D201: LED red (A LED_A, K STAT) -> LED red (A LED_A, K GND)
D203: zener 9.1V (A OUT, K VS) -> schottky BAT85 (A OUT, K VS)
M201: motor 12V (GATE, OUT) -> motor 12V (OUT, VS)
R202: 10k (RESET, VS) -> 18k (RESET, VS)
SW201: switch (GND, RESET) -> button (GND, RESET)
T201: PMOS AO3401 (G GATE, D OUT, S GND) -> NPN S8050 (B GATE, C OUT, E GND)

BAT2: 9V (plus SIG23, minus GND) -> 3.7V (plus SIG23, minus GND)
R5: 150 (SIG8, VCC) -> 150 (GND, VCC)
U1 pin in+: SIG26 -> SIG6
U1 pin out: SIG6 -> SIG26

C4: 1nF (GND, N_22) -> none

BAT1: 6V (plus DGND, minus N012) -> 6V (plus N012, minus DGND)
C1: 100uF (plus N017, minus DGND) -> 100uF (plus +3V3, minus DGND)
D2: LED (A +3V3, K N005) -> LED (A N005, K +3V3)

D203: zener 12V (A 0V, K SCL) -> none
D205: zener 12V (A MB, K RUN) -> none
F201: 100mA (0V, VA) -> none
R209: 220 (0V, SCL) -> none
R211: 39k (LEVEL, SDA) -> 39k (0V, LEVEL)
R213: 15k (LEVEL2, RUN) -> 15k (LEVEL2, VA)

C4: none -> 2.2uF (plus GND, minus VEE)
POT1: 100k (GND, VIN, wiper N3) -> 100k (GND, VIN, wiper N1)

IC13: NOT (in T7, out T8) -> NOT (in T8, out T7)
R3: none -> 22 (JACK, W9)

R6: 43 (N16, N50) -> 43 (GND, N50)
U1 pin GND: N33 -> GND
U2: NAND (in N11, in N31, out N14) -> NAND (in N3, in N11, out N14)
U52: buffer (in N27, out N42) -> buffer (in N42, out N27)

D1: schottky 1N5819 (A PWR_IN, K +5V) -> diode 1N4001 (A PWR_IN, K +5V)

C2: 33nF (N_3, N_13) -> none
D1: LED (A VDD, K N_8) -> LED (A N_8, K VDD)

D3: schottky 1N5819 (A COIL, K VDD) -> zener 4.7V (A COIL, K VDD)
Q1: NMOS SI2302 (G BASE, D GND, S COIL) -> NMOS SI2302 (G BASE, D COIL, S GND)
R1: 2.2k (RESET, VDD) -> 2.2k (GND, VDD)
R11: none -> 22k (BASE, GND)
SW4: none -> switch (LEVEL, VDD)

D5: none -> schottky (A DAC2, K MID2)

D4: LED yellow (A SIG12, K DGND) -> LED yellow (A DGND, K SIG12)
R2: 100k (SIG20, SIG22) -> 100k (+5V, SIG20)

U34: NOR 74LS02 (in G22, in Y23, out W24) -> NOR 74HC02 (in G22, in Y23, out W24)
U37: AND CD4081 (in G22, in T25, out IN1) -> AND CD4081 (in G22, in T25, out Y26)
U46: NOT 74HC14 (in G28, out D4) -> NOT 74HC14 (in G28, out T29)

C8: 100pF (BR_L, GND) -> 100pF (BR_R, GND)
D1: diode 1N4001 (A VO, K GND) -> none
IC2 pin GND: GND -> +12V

INSTRUCTIONS TO FOLLOW: Reproduce word for word only the first line of the listing above and each line after it through the line with "C1: 100uF (plus".

ANSWER TO THE EXERCISE:
D201: LED red (A LED_A, K STAT) -> LED red (A LED_A, K GND)
D203: zener 9.1V (A OUT, K VS) -> schottky BAT85 (A OUT, K VS)
M201: motor 12V (GATE, OUT) -> motor 12V (OUT, VS)
R202: 10k (RESET, VS) -> 18k (RESET, VS)
SW201: switch (GND, RESET) -> button (GND, RESET)
T201: PMOS AO3401 (G GATE, D OUT, S GND) -> NPN S8050 (B GATE, C OUT, E GND)

BAT2: 9V (plus SIG23, minus GND) -> 3.7V (plus SIG23, minus GND)
R5: 150 (SIG8, VCC) -> 150 (GND, VCC)
U1 pin in+: SIG26 -> SIG6
U1 pin out: SIG6 -> SIG26

C4: 1nF (GND, N_22) -> none

BAT1: 6V (plus DGND, minus N012) -> 6V (plus N012, minus DGND)
C1: 100uF (plus N017, minus DGND) -> 100uF (plus +3V3, minus DGND)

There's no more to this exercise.